Data provided below:

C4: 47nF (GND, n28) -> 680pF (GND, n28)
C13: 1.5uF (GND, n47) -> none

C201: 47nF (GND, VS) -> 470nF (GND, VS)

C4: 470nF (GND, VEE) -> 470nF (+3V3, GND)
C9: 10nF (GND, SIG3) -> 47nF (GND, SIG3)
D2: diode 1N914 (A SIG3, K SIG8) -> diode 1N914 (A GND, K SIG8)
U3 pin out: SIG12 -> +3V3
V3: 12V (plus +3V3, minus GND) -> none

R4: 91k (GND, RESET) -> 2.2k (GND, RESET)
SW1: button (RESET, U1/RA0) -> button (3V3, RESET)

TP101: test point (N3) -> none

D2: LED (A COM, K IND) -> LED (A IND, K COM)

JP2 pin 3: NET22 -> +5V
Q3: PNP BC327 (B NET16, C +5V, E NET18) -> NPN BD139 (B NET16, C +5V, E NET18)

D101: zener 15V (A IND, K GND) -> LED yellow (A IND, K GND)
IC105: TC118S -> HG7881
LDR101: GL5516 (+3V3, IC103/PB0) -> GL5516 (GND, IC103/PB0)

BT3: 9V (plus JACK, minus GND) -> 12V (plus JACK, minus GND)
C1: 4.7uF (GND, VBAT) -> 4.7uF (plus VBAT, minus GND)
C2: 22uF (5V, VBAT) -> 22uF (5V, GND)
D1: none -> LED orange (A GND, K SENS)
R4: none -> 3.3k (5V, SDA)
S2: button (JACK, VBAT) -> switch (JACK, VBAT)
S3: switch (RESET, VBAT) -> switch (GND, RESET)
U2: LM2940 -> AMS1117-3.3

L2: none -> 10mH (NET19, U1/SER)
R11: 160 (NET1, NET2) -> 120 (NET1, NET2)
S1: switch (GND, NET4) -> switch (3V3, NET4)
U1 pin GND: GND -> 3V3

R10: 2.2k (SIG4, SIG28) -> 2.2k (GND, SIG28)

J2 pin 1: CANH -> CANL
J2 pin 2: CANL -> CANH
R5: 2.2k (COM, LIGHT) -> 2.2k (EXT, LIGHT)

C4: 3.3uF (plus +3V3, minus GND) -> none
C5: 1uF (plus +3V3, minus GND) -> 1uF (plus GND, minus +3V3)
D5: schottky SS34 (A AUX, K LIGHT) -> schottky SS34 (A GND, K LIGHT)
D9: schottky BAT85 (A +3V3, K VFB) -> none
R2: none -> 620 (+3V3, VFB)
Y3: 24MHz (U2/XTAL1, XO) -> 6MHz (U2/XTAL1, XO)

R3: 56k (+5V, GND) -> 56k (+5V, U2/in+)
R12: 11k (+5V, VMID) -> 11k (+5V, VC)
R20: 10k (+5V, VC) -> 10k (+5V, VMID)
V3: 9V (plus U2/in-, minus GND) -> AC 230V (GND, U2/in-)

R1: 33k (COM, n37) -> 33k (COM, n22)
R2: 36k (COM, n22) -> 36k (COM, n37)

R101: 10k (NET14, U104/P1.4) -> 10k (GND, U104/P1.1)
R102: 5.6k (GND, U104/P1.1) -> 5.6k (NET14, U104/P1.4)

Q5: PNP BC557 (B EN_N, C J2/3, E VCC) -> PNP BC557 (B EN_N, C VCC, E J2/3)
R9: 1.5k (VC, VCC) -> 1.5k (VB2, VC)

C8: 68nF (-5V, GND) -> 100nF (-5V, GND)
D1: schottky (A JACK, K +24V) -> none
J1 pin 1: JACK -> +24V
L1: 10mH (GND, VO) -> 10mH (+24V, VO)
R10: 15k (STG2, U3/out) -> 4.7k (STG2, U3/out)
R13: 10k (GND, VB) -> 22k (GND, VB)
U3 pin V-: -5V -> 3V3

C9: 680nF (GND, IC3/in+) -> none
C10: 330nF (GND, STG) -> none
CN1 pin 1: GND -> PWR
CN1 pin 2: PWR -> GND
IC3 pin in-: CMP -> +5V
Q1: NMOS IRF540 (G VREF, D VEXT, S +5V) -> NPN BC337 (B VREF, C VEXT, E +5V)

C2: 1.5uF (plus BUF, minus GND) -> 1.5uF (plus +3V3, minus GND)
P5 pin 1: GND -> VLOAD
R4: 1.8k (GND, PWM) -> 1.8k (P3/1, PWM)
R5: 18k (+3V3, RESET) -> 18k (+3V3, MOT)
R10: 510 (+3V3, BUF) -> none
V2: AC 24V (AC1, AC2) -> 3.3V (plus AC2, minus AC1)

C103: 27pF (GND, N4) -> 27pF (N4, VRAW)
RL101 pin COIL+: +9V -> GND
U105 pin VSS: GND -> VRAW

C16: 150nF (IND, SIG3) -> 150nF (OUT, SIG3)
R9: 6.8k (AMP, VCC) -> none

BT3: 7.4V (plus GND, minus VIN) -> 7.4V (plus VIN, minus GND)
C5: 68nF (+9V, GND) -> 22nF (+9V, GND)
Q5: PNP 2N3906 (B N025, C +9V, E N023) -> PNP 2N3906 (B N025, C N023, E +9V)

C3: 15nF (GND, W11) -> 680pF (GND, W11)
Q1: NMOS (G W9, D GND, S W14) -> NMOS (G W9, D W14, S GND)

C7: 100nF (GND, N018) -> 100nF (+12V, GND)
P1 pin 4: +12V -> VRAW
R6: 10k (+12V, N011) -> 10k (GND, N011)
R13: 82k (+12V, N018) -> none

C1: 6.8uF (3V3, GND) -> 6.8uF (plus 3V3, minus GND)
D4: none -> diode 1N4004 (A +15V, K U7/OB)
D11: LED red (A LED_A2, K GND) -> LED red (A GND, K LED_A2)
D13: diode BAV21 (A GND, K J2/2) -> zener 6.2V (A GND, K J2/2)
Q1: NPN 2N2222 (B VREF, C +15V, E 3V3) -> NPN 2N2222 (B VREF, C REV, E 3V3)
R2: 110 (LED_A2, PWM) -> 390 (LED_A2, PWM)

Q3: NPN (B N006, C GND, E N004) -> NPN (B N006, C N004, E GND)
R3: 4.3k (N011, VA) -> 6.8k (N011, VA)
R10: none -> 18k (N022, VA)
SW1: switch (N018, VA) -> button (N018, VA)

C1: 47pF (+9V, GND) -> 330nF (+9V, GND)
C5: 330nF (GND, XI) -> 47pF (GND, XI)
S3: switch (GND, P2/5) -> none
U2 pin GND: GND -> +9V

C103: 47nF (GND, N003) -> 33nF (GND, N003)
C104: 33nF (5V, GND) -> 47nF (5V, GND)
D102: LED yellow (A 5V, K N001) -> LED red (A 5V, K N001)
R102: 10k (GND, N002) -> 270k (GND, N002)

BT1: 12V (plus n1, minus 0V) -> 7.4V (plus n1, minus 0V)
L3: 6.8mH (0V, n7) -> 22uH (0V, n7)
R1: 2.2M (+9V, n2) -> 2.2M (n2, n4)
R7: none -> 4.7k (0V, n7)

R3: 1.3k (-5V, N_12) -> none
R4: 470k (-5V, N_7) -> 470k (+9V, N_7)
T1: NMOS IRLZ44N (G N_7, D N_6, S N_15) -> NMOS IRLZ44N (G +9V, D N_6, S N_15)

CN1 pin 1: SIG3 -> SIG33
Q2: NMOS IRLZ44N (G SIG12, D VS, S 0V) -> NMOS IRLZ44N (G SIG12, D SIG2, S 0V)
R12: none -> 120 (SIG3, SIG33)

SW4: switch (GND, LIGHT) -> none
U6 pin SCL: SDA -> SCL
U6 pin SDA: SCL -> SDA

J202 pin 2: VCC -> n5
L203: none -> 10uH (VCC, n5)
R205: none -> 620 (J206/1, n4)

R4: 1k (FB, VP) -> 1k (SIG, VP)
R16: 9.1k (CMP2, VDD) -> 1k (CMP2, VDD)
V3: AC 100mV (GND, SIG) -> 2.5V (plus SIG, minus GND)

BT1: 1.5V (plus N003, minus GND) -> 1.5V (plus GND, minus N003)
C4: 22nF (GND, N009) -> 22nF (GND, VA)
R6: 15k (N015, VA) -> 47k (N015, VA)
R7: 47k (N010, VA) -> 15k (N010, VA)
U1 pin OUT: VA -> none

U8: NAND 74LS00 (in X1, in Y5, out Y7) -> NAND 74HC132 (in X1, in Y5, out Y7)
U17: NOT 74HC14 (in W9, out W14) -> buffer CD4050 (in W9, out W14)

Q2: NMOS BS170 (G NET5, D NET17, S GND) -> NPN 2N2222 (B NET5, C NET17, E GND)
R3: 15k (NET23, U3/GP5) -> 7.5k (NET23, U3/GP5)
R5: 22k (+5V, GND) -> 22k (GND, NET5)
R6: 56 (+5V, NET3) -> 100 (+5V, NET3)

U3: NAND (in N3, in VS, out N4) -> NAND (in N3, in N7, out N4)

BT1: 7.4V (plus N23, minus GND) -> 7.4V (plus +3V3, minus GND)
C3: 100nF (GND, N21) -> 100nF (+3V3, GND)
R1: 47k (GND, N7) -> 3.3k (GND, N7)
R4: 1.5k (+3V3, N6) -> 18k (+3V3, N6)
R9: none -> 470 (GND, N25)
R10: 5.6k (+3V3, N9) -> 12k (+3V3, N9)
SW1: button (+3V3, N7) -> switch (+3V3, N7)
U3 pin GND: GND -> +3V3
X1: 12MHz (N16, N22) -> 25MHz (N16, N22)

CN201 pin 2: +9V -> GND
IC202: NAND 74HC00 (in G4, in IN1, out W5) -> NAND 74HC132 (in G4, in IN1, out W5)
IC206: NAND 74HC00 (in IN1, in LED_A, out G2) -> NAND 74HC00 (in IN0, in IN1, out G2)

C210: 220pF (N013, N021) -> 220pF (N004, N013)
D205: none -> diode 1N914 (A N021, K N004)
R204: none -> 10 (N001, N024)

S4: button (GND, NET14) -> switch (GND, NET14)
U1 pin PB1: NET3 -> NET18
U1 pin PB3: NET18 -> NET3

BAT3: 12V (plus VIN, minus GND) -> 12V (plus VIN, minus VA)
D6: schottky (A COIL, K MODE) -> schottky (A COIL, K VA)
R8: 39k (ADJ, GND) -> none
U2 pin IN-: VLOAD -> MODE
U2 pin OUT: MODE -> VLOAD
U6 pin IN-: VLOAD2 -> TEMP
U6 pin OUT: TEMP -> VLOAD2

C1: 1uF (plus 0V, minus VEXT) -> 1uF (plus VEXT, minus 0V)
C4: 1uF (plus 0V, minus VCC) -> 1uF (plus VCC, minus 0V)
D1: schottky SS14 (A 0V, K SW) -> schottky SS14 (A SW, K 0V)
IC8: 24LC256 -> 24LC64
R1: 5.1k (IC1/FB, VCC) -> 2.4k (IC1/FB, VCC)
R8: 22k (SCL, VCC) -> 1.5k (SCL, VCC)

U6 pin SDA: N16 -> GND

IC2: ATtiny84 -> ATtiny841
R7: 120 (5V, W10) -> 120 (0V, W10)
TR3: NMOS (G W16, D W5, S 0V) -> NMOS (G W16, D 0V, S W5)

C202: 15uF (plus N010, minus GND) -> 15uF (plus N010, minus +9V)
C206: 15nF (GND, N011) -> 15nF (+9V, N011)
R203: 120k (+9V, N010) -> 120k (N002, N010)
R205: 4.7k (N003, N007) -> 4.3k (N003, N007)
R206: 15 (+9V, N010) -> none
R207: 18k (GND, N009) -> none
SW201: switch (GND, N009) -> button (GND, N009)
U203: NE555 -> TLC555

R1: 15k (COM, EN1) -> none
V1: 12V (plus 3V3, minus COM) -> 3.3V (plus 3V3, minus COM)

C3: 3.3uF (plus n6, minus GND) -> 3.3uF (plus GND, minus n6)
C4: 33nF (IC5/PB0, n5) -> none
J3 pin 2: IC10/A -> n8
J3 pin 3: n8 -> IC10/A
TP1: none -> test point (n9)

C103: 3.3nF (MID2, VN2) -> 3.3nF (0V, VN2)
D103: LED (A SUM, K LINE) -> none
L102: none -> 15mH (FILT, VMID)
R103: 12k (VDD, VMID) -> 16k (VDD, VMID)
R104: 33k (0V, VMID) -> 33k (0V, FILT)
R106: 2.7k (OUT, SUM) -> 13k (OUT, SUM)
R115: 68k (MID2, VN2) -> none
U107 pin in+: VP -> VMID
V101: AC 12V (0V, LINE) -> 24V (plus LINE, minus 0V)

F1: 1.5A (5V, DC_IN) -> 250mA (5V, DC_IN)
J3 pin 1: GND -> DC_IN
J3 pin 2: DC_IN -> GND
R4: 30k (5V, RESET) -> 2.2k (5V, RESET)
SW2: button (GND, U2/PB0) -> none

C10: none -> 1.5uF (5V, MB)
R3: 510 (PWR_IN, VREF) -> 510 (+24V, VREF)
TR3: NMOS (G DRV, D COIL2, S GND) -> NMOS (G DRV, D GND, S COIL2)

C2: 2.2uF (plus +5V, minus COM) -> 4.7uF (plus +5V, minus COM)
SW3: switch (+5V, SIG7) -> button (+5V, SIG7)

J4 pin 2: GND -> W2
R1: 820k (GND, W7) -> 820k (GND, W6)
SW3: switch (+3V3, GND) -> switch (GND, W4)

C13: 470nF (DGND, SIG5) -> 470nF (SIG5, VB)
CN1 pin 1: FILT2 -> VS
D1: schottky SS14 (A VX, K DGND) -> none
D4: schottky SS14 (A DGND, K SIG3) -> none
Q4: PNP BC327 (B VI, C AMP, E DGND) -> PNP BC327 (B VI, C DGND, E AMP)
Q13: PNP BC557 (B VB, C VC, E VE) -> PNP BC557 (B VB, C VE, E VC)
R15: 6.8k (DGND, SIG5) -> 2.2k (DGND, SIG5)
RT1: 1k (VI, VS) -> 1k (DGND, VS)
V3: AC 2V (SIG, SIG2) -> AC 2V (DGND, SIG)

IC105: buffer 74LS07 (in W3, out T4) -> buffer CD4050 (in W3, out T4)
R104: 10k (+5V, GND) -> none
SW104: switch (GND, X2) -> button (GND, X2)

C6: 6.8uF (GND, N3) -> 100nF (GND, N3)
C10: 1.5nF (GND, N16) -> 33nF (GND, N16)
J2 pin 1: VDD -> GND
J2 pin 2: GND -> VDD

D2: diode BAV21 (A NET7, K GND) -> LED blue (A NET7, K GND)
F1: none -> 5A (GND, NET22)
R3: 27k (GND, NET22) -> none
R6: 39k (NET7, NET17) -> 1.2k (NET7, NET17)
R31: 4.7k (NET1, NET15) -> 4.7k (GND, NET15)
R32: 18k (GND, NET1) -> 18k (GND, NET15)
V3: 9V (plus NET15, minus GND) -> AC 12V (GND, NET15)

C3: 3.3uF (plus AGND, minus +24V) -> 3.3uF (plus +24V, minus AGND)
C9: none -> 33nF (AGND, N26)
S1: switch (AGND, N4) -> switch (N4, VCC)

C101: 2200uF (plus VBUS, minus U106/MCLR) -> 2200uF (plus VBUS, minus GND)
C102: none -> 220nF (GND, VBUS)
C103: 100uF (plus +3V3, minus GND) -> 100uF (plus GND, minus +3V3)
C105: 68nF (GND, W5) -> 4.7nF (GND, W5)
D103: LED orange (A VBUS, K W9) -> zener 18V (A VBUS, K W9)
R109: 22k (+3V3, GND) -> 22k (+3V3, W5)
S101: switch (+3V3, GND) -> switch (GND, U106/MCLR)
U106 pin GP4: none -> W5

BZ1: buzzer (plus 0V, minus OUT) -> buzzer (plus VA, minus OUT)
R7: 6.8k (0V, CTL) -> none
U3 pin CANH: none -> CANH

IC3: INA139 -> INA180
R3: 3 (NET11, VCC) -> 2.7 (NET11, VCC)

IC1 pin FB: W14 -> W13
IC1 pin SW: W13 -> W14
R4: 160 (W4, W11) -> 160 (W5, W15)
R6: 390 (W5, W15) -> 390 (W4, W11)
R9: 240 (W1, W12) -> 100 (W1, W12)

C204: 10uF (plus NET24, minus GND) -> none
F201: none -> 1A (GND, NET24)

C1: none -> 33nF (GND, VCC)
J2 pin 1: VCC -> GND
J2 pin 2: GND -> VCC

End of Data provided.

= Prompt =
Above are some records; copy each line there that contains "NMOS".

= Solution to this exercise =
Q1: NMOS IRF540 (G VREF, D VEXT, S +5V) -> NPN BC337 (B VREF, C VEXT, E +5V)
Q1: NMOS (G W9, D GND, S W14) -> NMOS (G W9, D W14, S GND)
T1: NMOS IRLZ44N (G N_7, D N_6, S N_15) -> NMOS IRLZ44N (G +9V, D N_6, S N_15)
Q2: NMOS IRLZ44N (G SIG12, D VS, S 0V) -> NMOS IRLZ44N (G SIG12, D SIG2, S 0V)
Q2: NMOS BS170 (G NET5, D NET17, S GND) -> NPN 2N2222 (B NET5, C NET17, E GND)
TR3: NMOS (G W16, D W5, S 0V) -> NMOS (G W16, D 0V, S W5)
TR3: NMOS (G DRV, D COIL2, S GND) -> NMOS (G DRV, D GND, S COIL2)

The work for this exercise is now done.